[Object correspondence data]

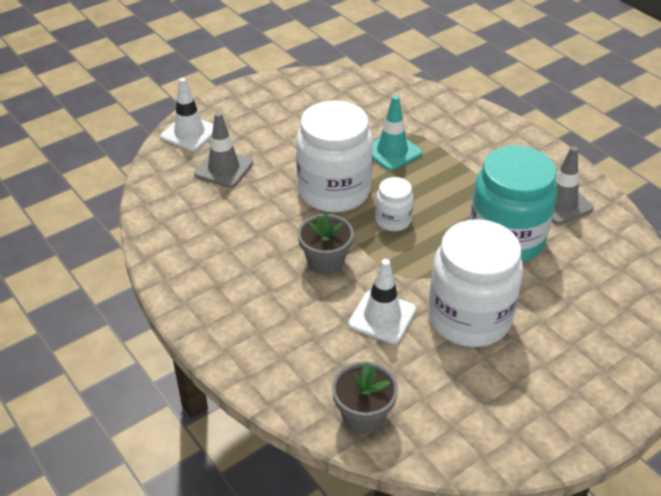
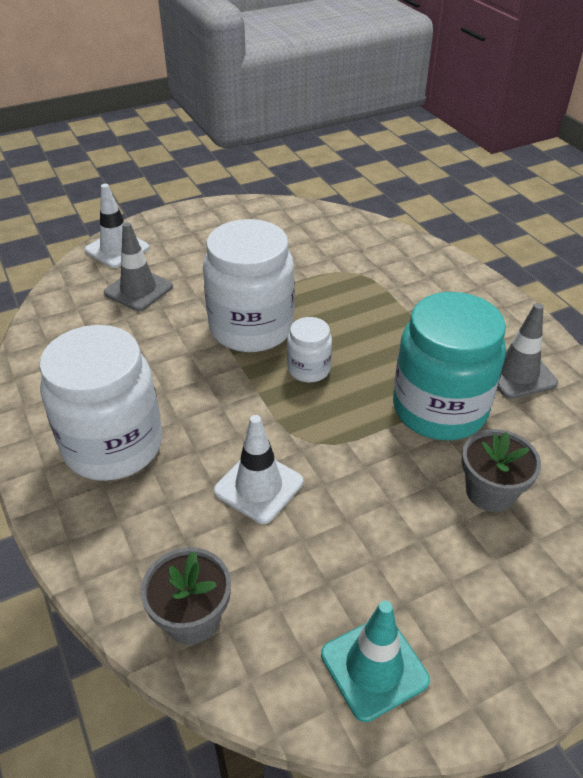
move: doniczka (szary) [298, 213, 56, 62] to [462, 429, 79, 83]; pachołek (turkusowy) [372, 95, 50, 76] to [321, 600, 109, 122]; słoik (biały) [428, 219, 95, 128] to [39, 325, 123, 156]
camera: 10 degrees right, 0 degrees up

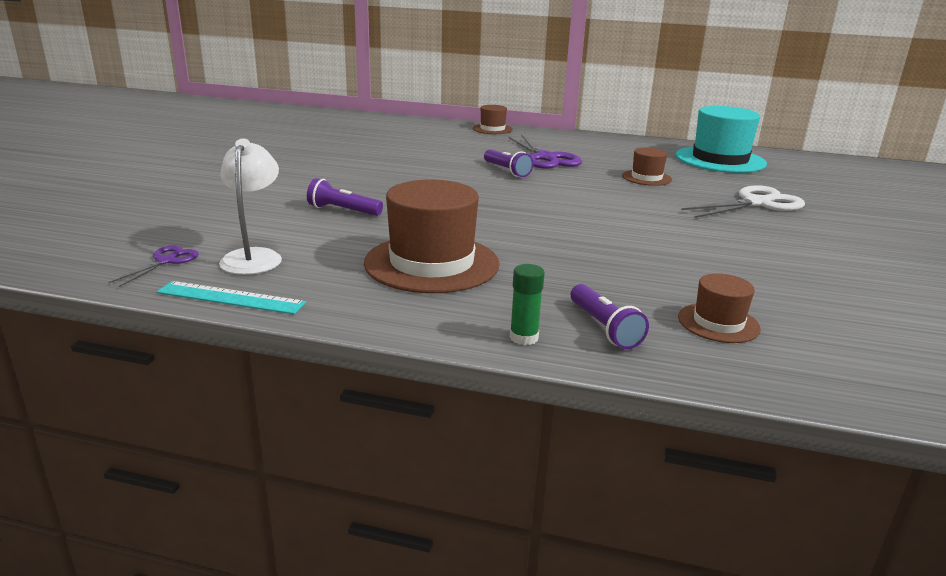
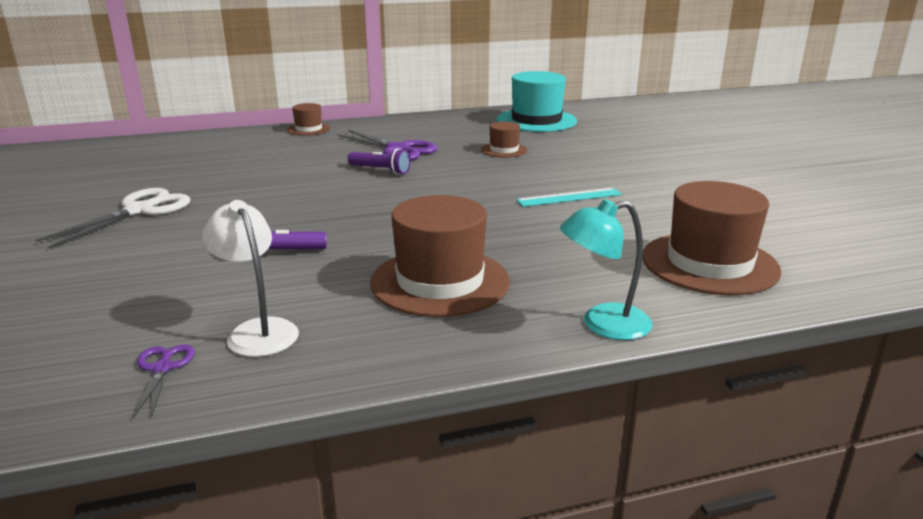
delete: latarka (fioletowy) [571, 284, 78, 65]
move: linijka (turkusowy) [157, 281, 149, 33] to [516, 188, 106, 19]; nożyczki (biały) [681, 185, 124, 33] to [35, 188, 155, 61]
replace: klej w sztyfcie (zielony) [510, 264, 35, 81] to lampka (turkusowy) [560, 199, 93, 141]
resize: kapelusz (brązowy) [678, 273, 83, 70] = [642, 181, 139, 114] x1.96
camera: 30 degrees left, 0 degrees up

WORK INSTRUCTION: Pictures stay out, and every line of the records is transcribed exactly.

YOUR RESPONSE:
move: doniczka (szary) [298, 213, 56, 62] to [462, 429, 79, 83]; pachołek (turkusowy) [372, 95, 50, 76] to [321, 600, 109, 122]; słoik (biały) [428, 219, 95, 128] to [39, 325, 123, 156]
camera: 10 degrees right, 0 degrees up

delete: latarka (fioletowy) [571, 284, 78, 65]
move: linijka (turkusowy) [157, 281, 149, 33] to [516, 188, 106, 19]; nożyczki (biały) [681, 185, 124, 33] to [35, 188, 155, 61]
replace: klej w sztyfcie (zielony) [510, 264, 35, 81] to lampka (turkusowy) [560, 199, 93, 141]
resize: kapelusz (brązowy) [678, 273, 83, 70] = [642, 181, 139, 114] x1.96
camera: 30 degrees left, 0 degrees up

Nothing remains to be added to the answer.